Every line in the data below from the one containing "grey brick F4 level 1 -> none" down to the one containing "purple brick L11", both included, must be retyped exactly; no other line is to appear.

◆ **PROVIDED ENTRIES**:
────────

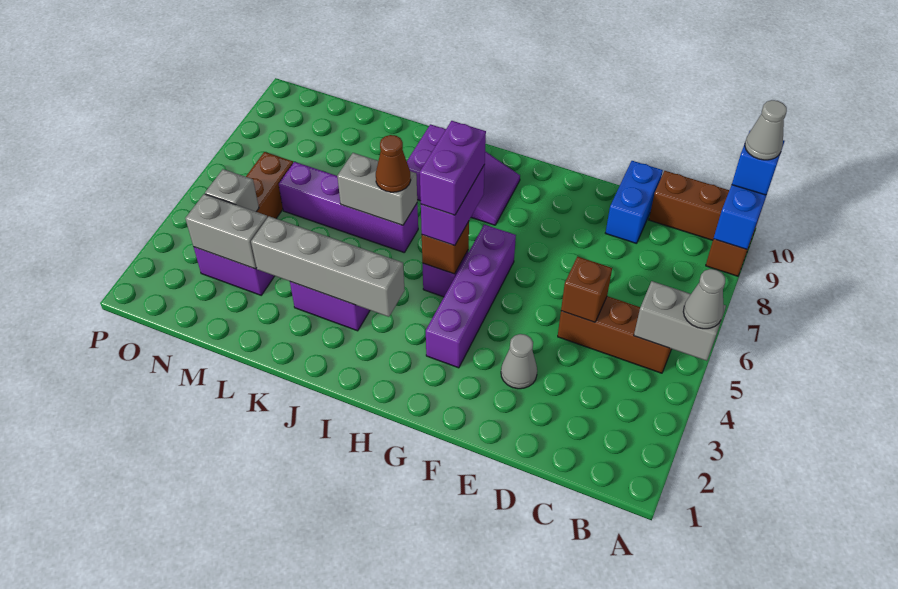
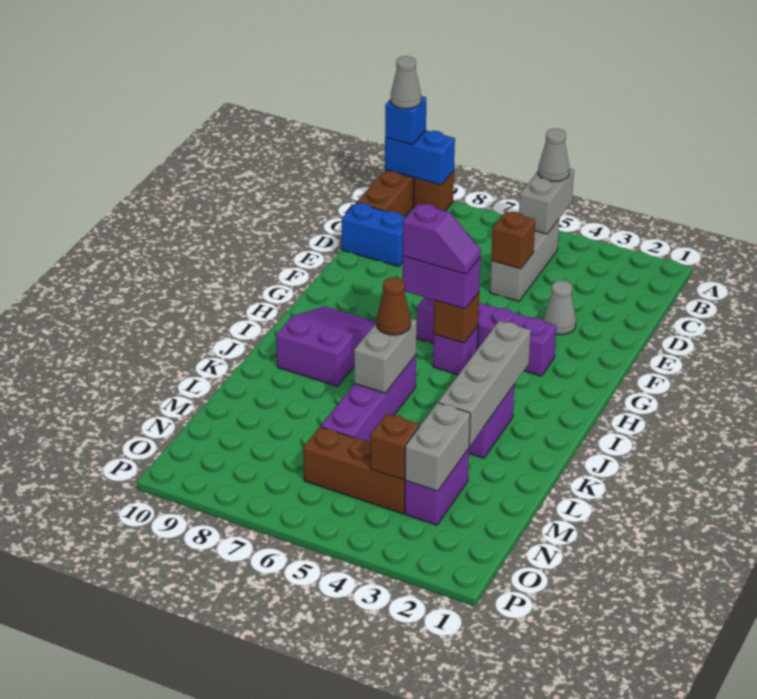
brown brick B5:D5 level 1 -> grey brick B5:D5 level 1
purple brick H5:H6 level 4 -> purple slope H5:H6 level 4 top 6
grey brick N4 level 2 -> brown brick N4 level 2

────────

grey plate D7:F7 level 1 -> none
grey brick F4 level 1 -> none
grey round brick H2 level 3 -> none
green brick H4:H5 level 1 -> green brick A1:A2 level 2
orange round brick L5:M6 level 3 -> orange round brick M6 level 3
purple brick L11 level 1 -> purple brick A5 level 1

────────

◆ **OUTPUT BELOW**:
grey brick F4 level 1 -> none
grey round brick H2 level 3 -> none
green brick H4:H5 level 1 -> green brick A1:A2 level 2
orange round brick L5:M6 level 3 -> orange round brick M6 level 3
purple brick L11 level 1 -> purple brick A5 level 1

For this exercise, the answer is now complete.